PROBLEM REQUIREMENTS —
Of the lines below, write out exactly those from the line with "yellow brick D3:E3" through the line with "yellow brick H2", both included, and skip the rest.

SOURCE INFORMATION —
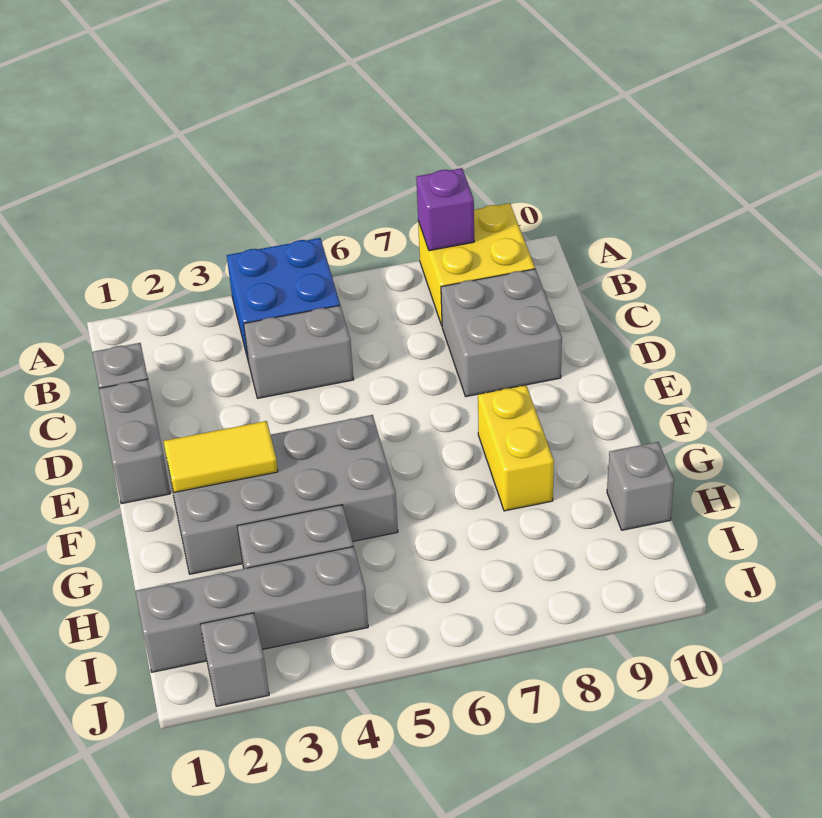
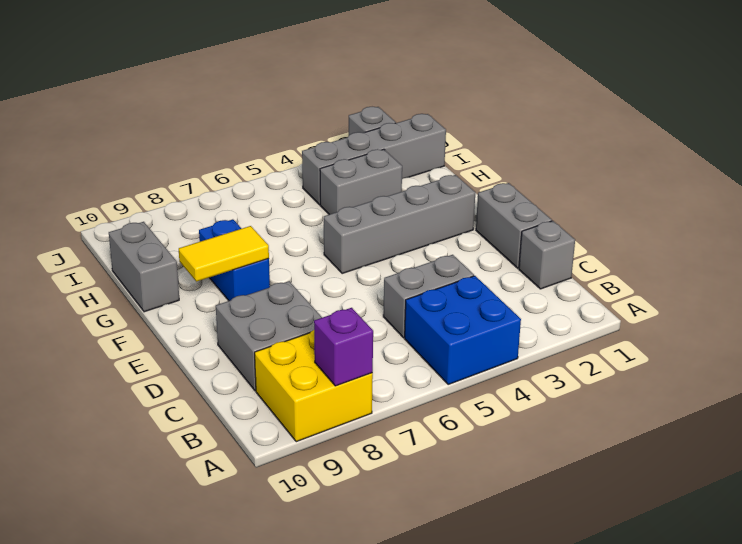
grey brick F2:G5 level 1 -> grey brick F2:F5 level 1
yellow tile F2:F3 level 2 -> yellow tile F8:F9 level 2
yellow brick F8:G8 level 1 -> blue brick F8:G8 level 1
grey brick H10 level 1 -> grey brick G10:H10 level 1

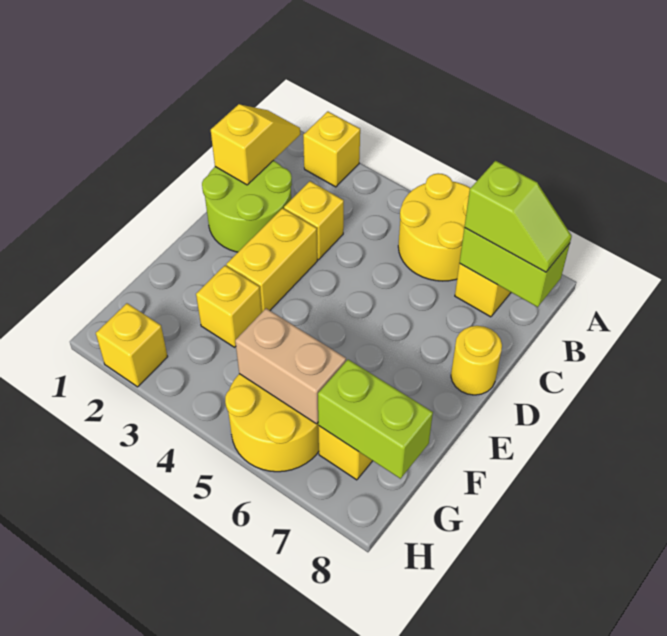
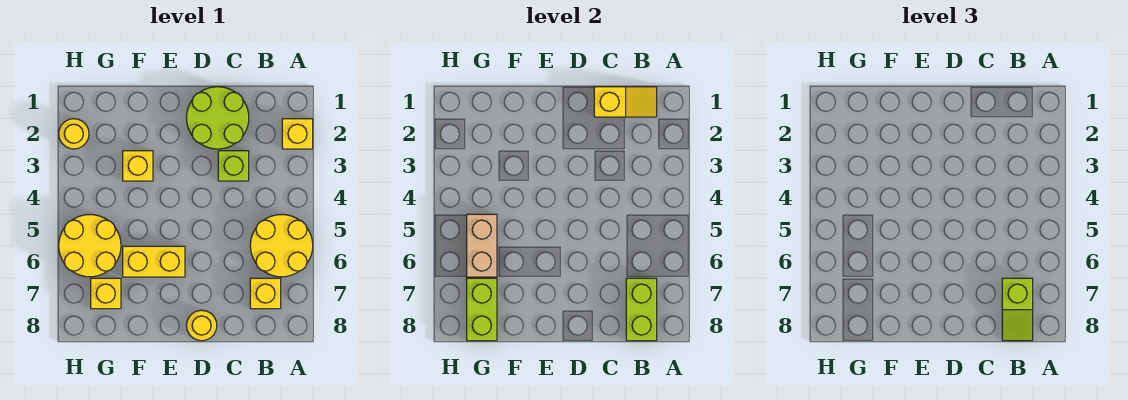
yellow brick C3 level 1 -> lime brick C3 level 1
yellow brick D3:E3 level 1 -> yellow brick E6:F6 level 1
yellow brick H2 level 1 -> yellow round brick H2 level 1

--

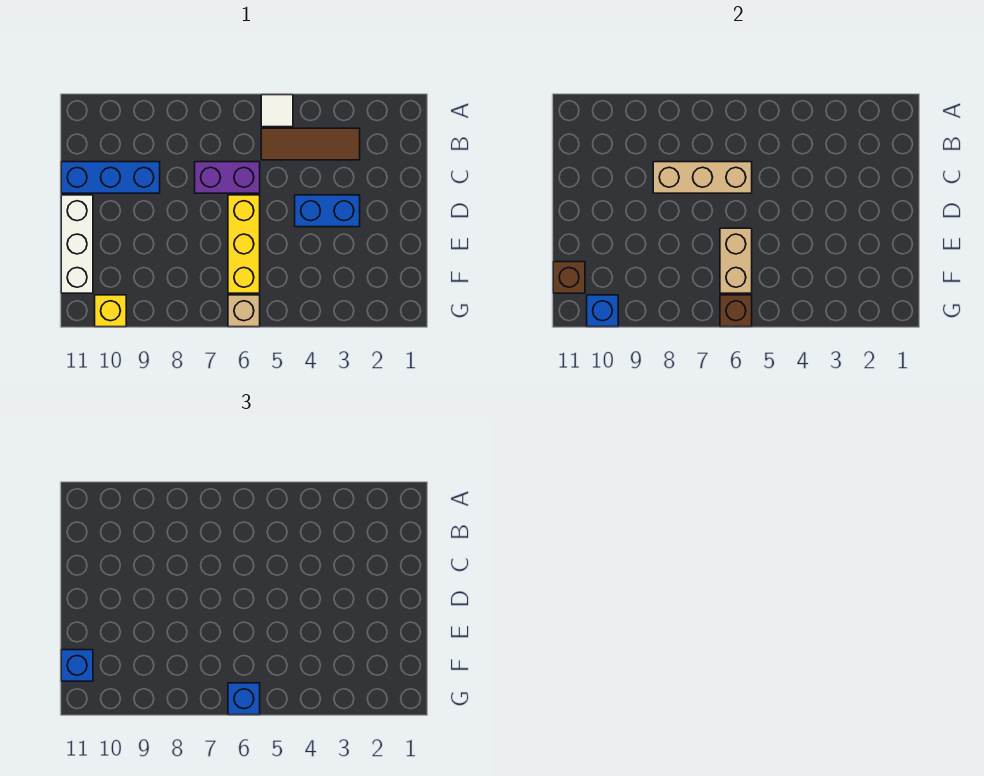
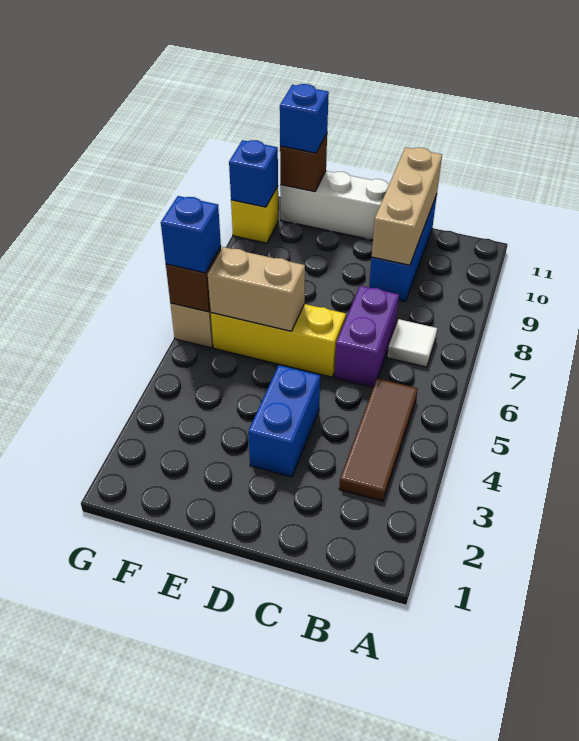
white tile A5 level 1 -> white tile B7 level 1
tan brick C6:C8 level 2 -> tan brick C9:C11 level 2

ANSWER TO THIS TASK —
yellow brick D3:E3 level 1 -> yellow brick E6:F6 level 1
yellow brick H2 level 1 -> yellow round brick H2 level 1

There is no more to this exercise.